EXERCISE GOAL: Pull out each line of the data that includes the word "gelb".

DATASET EXTRACT:
↓↓↓

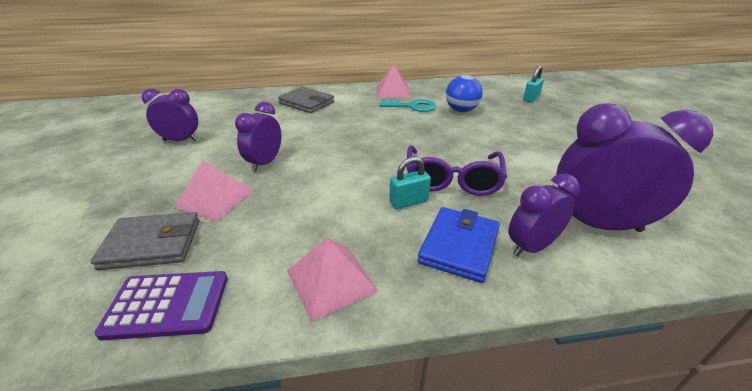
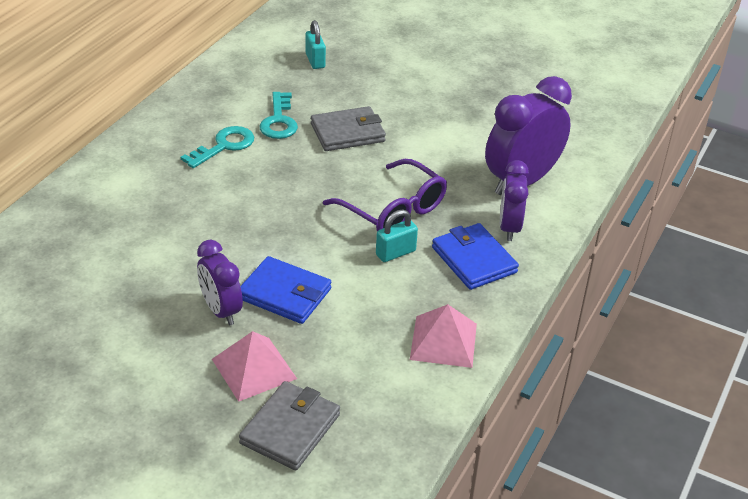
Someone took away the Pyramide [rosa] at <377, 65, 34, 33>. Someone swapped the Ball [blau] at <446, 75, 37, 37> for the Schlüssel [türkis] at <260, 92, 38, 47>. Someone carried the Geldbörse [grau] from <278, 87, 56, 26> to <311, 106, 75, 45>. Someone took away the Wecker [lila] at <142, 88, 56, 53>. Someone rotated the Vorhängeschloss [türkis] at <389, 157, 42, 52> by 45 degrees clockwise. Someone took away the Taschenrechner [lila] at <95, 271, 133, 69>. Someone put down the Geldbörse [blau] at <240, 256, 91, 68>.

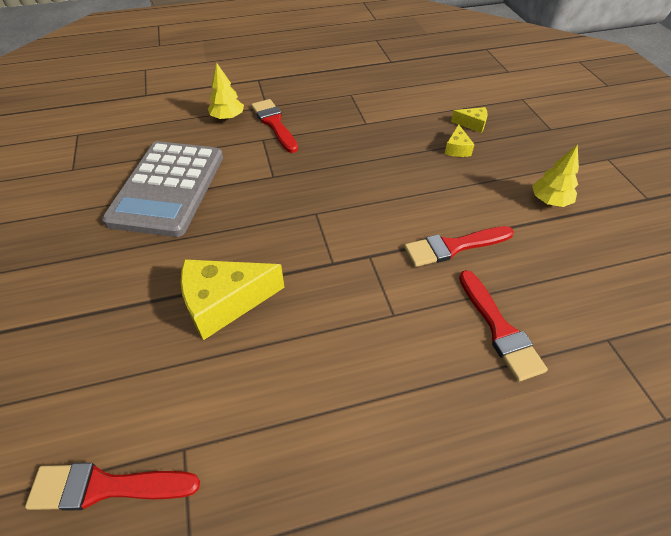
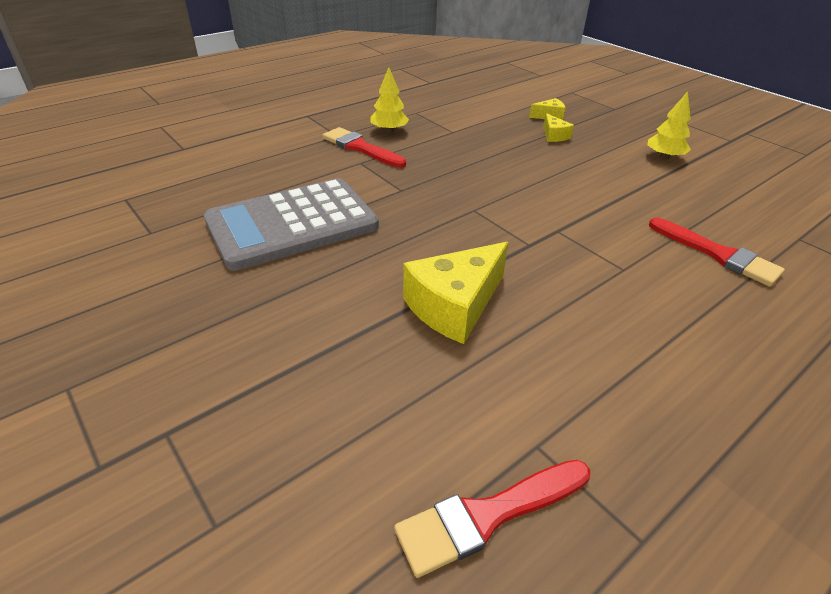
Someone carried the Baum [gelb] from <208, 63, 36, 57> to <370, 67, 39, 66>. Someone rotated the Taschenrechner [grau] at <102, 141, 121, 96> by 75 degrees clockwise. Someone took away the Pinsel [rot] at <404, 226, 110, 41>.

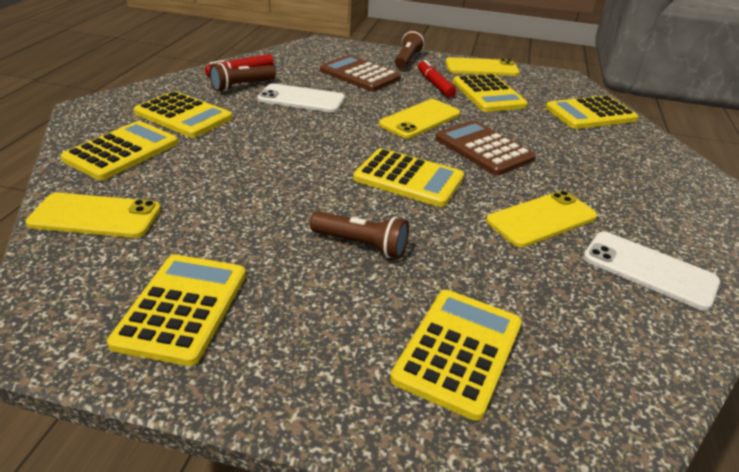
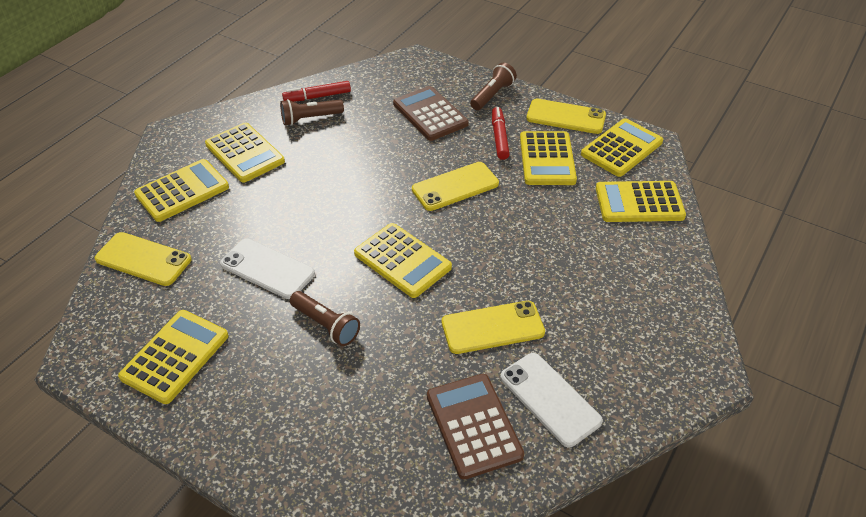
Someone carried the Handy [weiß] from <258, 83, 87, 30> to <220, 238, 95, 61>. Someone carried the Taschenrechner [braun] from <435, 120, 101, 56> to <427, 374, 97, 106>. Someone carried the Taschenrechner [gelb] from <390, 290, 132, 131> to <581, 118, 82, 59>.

↑↑↑

RESULT OF THE TASK:
Someone carried the Baum [gelb] from <208, 63, 36, 57> to <370, 67, 39, 66>. Someone rotated the Taschenrechner [grau] at <102, 141, 121, 96> by 75 degrees clockwise. Someone took away the Pinsel [rot] at <404, 226, 110, 41>.
Someone carried the Handy [weiß] from <258, 83, 87, 30> to <220, 238, 95, 61>. Someone carried the Taschenrechner [braun] from <435, 120, 101, 56> to <427, 374, 97, 106>. Someone carried the Taschenrechner [gelb] from <390, 290, 132, 131> to <581, 118, 82, 59>.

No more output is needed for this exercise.